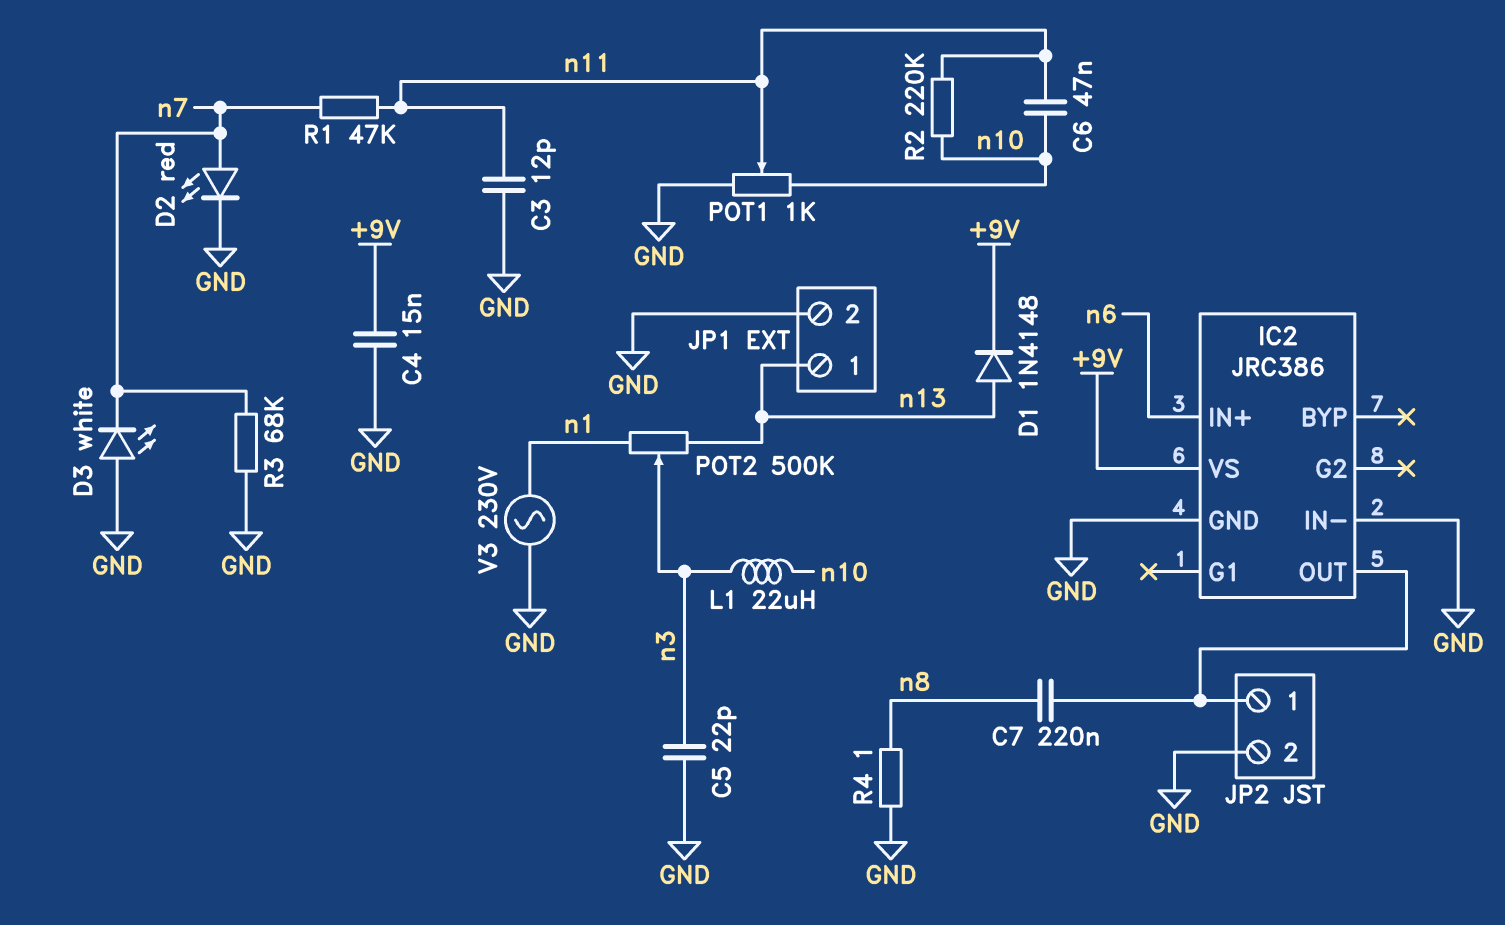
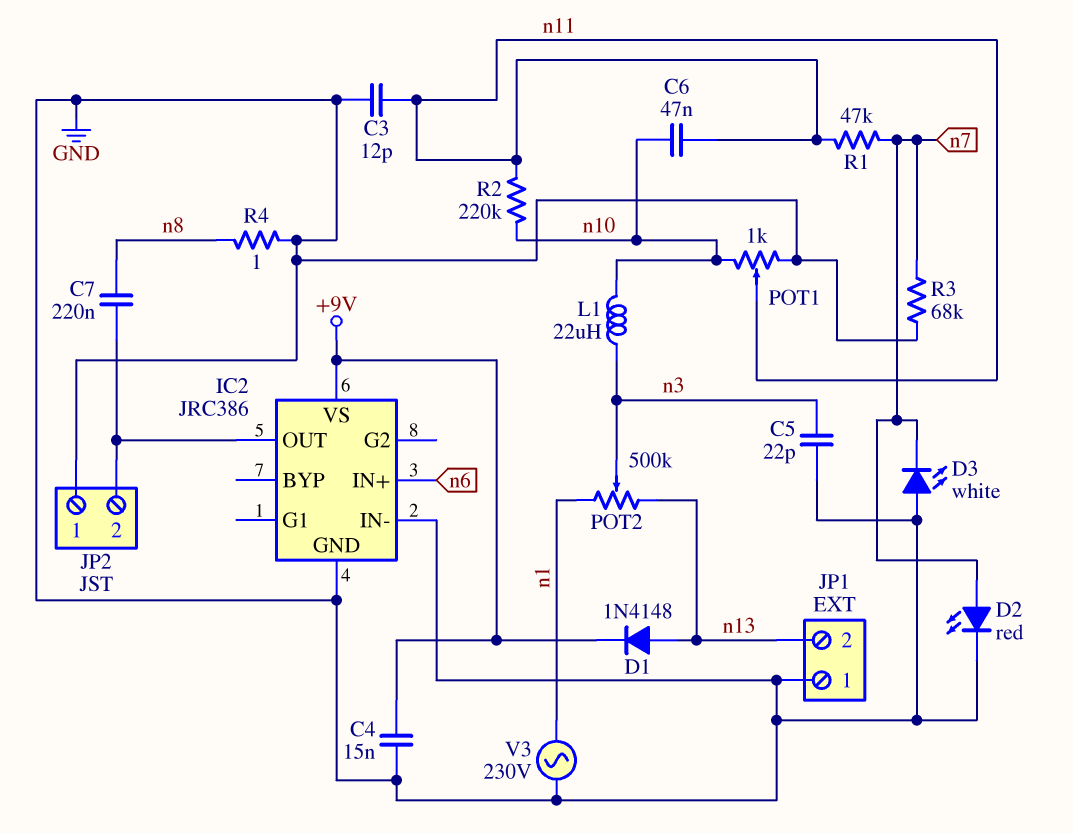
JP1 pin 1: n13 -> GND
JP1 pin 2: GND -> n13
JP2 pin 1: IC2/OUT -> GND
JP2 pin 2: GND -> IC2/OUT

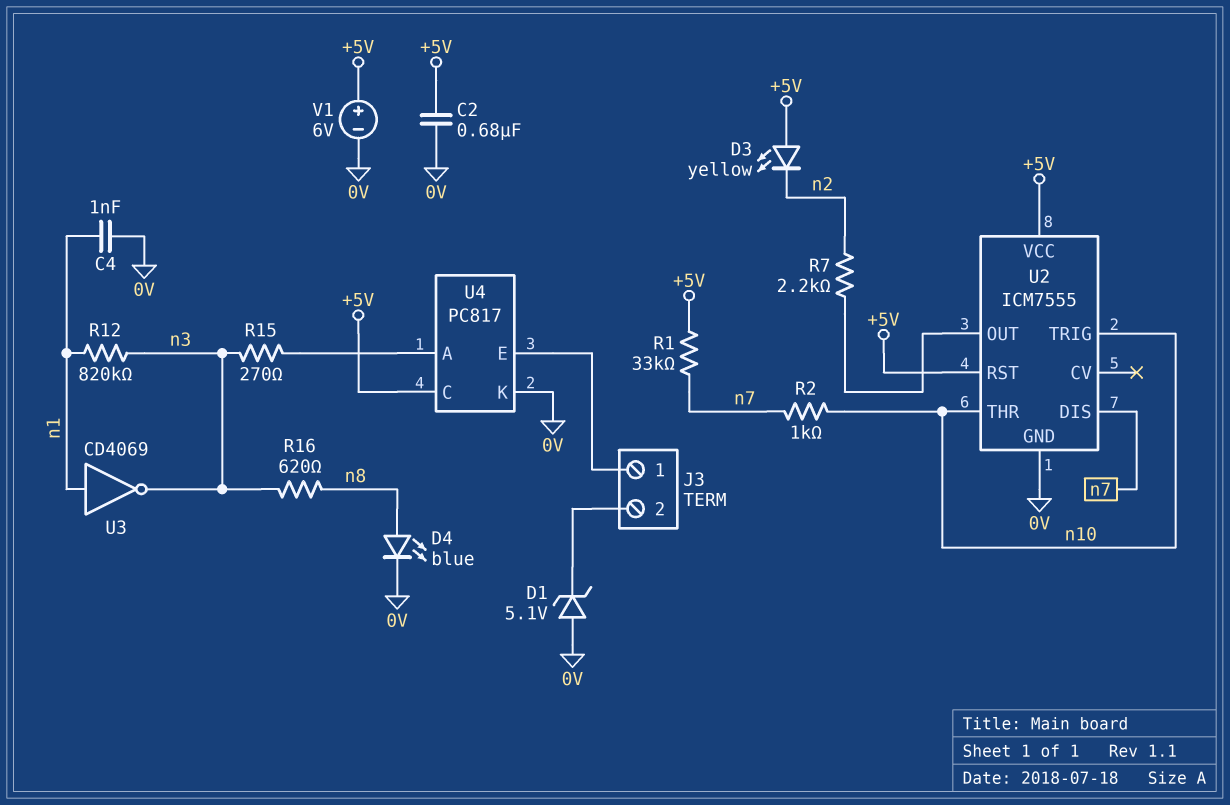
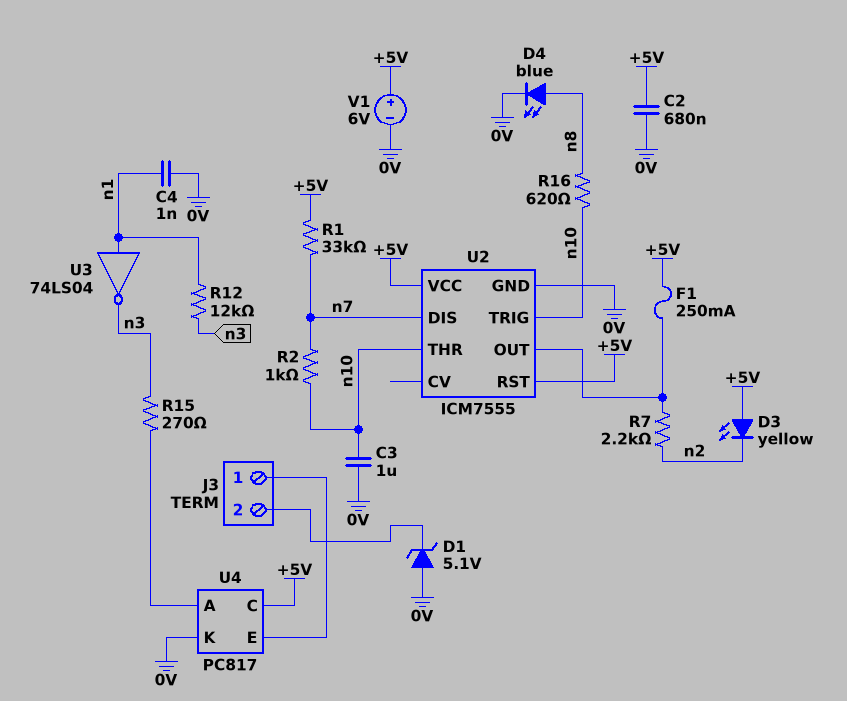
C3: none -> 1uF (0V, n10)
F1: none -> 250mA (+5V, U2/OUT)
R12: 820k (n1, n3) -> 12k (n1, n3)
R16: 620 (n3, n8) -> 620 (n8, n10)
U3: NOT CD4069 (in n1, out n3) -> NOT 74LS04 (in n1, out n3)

━━━━━━━━━━

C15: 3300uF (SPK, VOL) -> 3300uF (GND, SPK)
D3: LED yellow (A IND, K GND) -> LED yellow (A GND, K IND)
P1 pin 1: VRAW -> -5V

━━━━━━━━━━

# Task directions:
If a line in the data contains the string "none", copy it.

# Reply:
C3: none -> 1uF (0V, n10)
F1: none -> 250mA (+5V, U2/OUT)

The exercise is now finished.